TASK REQUIREMENTS: Write out the records again, exactly. Nothing may be dropped.

Stored data entries:
-=-=-=-=-

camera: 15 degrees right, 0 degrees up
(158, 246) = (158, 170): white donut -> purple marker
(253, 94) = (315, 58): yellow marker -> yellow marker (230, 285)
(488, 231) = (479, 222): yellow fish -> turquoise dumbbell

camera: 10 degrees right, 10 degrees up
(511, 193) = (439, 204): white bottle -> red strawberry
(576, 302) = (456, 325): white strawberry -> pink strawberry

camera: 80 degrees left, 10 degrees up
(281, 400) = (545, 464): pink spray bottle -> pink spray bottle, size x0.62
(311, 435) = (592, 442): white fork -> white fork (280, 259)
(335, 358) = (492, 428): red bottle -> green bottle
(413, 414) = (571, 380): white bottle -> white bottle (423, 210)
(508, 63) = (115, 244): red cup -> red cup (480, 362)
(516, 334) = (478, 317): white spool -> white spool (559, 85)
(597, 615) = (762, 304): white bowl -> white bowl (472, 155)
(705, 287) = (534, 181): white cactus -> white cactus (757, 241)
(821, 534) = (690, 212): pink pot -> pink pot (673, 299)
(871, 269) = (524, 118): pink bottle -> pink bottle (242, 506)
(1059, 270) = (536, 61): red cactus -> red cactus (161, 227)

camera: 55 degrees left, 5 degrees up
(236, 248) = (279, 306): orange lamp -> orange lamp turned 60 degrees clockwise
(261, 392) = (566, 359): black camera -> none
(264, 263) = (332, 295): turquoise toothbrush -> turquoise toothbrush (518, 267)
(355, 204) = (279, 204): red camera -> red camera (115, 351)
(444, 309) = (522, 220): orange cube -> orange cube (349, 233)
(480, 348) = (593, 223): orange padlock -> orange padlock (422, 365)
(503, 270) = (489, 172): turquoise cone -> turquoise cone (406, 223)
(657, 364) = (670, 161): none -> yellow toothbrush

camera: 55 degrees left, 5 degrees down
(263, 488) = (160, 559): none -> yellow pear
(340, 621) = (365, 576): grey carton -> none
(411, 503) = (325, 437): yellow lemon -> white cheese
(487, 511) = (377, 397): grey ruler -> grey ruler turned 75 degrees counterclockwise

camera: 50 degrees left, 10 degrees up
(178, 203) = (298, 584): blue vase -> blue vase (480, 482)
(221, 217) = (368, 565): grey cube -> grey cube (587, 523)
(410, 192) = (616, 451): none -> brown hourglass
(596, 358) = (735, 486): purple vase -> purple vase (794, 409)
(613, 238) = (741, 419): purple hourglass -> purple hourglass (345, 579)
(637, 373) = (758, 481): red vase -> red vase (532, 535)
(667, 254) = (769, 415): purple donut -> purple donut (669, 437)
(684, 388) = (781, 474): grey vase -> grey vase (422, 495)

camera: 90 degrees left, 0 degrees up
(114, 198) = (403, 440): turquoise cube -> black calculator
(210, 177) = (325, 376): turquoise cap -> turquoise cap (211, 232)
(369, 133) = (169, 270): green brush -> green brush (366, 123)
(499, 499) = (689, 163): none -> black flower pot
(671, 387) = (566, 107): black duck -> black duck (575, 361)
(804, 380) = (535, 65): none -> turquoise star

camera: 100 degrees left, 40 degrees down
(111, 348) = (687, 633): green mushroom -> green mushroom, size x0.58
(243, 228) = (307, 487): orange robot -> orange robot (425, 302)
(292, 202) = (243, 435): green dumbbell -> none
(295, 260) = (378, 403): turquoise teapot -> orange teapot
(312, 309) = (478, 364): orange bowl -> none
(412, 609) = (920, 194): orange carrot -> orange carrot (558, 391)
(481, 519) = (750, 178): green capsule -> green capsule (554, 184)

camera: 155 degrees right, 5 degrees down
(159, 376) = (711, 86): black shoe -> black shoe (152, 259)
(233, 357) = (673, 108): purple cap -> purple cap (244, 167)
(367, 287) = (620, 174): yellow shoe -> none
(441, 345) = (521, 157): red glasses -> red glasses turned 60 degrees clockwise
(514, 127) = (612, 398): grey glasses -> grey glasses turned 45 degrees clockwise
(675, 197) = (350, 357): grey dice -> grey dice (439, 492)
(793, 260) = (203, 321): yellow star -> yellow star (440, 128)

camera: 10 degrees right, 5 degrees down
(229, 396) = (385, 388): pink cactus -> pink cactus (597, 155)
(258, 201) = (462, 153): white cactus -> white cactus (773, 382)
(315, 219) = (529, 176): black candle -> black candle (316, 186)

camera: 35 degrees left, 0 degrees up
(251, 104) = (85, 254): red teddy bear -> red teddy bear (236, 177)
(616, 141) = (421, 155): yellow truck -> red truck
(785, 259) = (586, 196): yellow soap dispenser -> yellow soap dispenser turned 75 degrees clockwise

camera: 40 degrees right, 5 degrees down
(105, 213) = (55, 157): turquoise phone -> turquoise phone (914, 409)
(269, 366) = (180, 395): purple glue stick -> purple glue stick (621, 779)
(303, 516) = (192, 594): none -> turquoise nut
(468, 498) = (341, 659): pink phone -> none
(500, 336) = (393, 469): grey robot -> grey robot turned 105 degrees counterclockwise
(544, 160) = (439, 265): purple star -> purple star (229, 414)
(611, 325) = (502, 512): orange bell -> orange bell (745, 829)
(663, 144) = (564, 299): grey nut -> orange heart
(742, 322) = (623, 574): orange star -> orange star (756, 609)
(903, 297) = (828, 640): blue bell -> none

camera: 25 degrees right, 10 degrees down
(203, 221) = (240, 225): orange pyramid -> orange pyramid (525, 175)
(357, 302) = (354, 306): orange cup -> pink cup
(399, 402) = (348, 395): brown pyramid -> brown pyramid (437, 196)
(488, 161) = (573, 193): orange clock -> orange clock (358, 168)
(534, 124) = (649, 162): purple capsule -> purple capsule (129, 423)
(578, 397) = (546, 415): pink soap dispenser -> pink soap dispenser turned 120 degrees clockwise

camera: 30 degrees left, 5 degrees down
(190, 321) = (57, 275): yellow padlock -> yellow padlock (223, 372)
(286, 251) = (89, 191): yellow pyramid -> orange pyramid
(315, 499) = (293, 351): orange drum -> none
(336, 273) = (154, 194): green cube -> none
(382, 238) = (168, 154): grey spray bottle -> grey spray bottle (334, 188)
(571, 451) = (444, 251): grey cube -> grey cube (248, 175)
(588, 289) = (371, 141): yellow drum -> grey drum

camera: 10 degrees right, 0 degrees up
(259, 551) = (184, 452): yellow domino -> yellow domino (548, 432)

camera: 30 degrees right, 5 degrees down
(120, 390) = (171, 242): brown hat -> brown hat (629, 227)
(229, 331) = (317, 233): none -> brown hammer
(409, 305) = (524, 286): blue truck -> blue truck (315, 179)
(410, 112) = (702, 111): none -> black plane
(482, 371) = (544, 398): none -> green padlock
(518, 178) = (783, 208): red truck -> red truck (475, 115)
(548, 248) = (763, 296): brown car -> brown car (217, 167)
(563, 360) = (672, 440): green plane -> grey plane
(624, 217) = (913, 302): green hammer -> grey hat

-=-=-=-=-

SOLUTION TO THE PROBLEM:
camera: 15 degrees right, 0 degrees up
(158, 246) = (158, 170): white donut -> purple marker
(253, 94) = (315, 58): yellow marker -> yellow marker (230, 285)
(488, 231) = (479, 222): yellow fish -> turquoise dumbbell

camera: 10 degrees right, 10 degrees up
(511, 193) = (439, 204): white bottle -> red strawberry
(576, 302) = (456, 325): white strawberry -> pink strawberry

camera: 80 degrees left, 10 degrees up
(281, 400) = (545, 464): pink spray bottle -> pink spray bottle, size x0.62
(311, 435) = (592, 442): white fork -> white fork (280, 259)
(335, 358) = (492, 428): red bottle -> green bottle
(413, 414) = (571, 380): white bottle -> white bottle (423, 210)
(508, 63) = (115, 244): red cup -> red cup (480, 362)
(516, 334) = (478, 317): white spool -> white spool (559, 85)
(597, 615) = (762, 304): white bowl -> white bowl (472, 155)
(705, 287) = (534, 181): white cactus -> white cactus (757, 241)
(821, 534) = (690, 212): pink pot -> pink pot (673, 299)
(871, 269) = (524, 118): pink bottle -> pink bottle (242, 506)
(1059, 270) = (536, 61): red cactus -> red cactus (161, 227)

camera: 55 degrees left, 5 degrees up
(236, 248) = (279, 306): orange lamp -> orange lamp turned 60 degrees clockwise
(261, 392) = (566, 359): black camera -> none
(264, 263) = (332, 295): turquoise toothbrush -> turquoise toothbrush (518, 267)
(355, 204) = (279, 204): red camera -> red camera (115, 351)
(444, 309) = (522, 220): orange cube -> orange cube (349, 233)
(480, 348) = (593, 223): orange padlock -> orange padlock (422, 365)
(503, 270) = (489, 172): turquoise cone -> turquoise cone (406, 223)
(657, 364) = (670, 161): none -> yellow toothbrush

camera: 55 degrees left, 5 degrees down
(263, 488) = (160, 559): none -> yellow pear
(340, 621) = (365, 576): grey carton -> none
(411, 503) = (325, 437): yellow lemon -> white cheese
(487, 511) = (377, 397): grey ruler -> grey ruler turned 75 degrees counterclockwise

camera: 50 degrees left, 10 degrees up
(178, 203) = (298, 584): blue vase -> blue vase (480, 482)
(221, 217) = (368, 565): grey cube -> grey cube (587, 523)
(410, 192) = (616, 451): none -> brown hourglass
(596, 358) = (735, 486): purple vase -> purple vase (794, 409)
(613, 238) = (741, 419): purple hourglass -> purple hourglass (345, 579)
(637, 373) = (758, 481): red vase -> red vase (532, 535)
(667, 254) = (769, 415): purple donut -> purple donut (669, 437)
(684, 388) = (781, 474): grey vase -> grey vase (422, 495)

camera: 90 degrees left, 0 degrees up
(114, 198) = (403, 440): turquoise cube -> black calculator
(210, 177) = (325, 376): turquoise cap -> turquoise cap (211, 232)
(369, 133) = (169, 270): green brush -> green brush (366, 123)
(499, 499) = (689, 163): none -> black flower pot
(671, 387) = (566, 107): black duck -> black duck (575, 361)
(804, 380) = (535, 65): none -> turquoise star

camera: 100 degrees left, 40 degrees down
(111, 348) = (687, 633): green mushroom -> green mushroom, size x0.58
(243, 228) = (307, 487): orange robot -> orange robot (425, 302)
(292, 202) = (243, 435): green dumbbell -> none
(295, 260) = (378, 403): turquoise teapot -> orange teapot
(312, 309) = (478, 364): orange bowl -> none
(412, 609) = (920, 194): orange carrot -> orange carrot (558, 391)
(481, 519) = (750, 178): green capsule -> green capsule (554, 184)

camera: 155 degrees right, 5 degrees down
(159, 376) = (711, 86): black shoe -> black shoe (152, 259)
(233, 357) = (673, 108): purple cap -> purple cap (244, 167)
(367, 287) = (620, 174): yellow shoe -> none
(441, 345) = (521, 157): red glasses -> red glasses turned 60 degrees clockwise
(514, 127) = (612, 398): grey glasses -> grey glasses turned 45 degrees clockwise
(675, 197) = (350, 357): grey dice -> grey dice (439, 492)
(793, 260) = (203, 321): yellow star -> yellow star (440, 128)

camera: 10 degrees right, 5 degrees down
(229, 396) = (385, 388): pink cactus -> pink cactus (597, 155)
(258, 201) = (462, 153): white cactus -> white cactus (773, 382)
(315, 219) = (529, 176): black candle -> black candle (316, 186)

camera: 35 degrees left, 0 degrees up
(251, 104) = (85, 254): red teddy bear -> red teddy bear (236, 177)
(616, 141) = (421, 155): yellow truck -> red truck
(785, 259) = (586, 196): yellow soap dispenser -> yellow soap dispenser turned 75 degrees clockwise

camera: 40 degrees right, 5 degrees down
(105, 213) = (55, 157): turquoise phone -> turquoise phone (914, 409)
(269, 366) = (180, 395): purple glue stick -> purple glue stick (621, 779)
(303, 516) = (192, 594): none -> turquoise nut
(468, 498) = (341, 659): pink phone -> none
(500, 336) = (393, 469): grey robot -> grey robot turned 105 degrees counterclockwise
(544, 160) = (439, 265): purple star -> purple star (229, 414)
(611, 325) = (502, 512): orange bell -> orange bell (745, 829)
(663, 144) = (564, 299): grey nut -> orange heart
(742, 322) = (623, 574): orange star -> orange star (756, 609)
(903, 297) = (828, 640): blue bell -> none

camera: 25 degrees right, 10 degrees down
(203, 221) = (240, 225): orange pyramid -> orange pyramid (525, 175)
(357, 302) = (354, 306): orange cup -> pink cup
(399, 402) = (348, 395): brown pyramid -> brown pyramid (437, 196)
(488, 161) = (573, 193): orange clock -> orange clock (358, 168)
(534, 124) = (649, 162): purple capsule -> purple capsule (129, 423)
(578, 397) = (546, 415): pink soap dispenser -> pink soap dispenser turned 120 degrees clockwise

camera: 30 degrees left, 5 degrees down
(190, 321) = (57, 275): yellow padlock -> yellow padlock (223, 372)
(286, 251) = (89, 191): yellow pyramid -> orange pyramid
(315, 499) = (293, 351): orange drum -> none
(336, 273) = (154, 194): green cube -> none
(382, 238) = (168, 154): grey spray bottle -> grey spray bottle (334, 188)
(571, 451) = (444, 251): grey cube -> grey cube (248, 175)
(588, 289) = (371, 141): yellow drum -> grey drum

camera: 10 degrees right, 0 degrees up
(259, 551) = (184, 452): yellow domino -> yellow domino (548, 432)

camera: 30 degrees right, 5 degrees down
(120, 390) = (171, 242): brown hat -> brown hat (629, 227)
(229, 331) = (317, 233): none -> brown hammer
(409, 305) = (524, 286): blue truck -> blue truck (315, 179)
(410, 112) = (702, 111): none -> black plane
(482, 371) = (544, 398): none -> green padlock
(518, 178) = (783, 208): red truck -> red truck (475, 115)
(548, 248) = (763, 296): brown car -> brown car (217, 167)
(563, 360) = (672, 440): green plane -> grey plane
(624, 217) = (913, 302): green hammer -> grey hat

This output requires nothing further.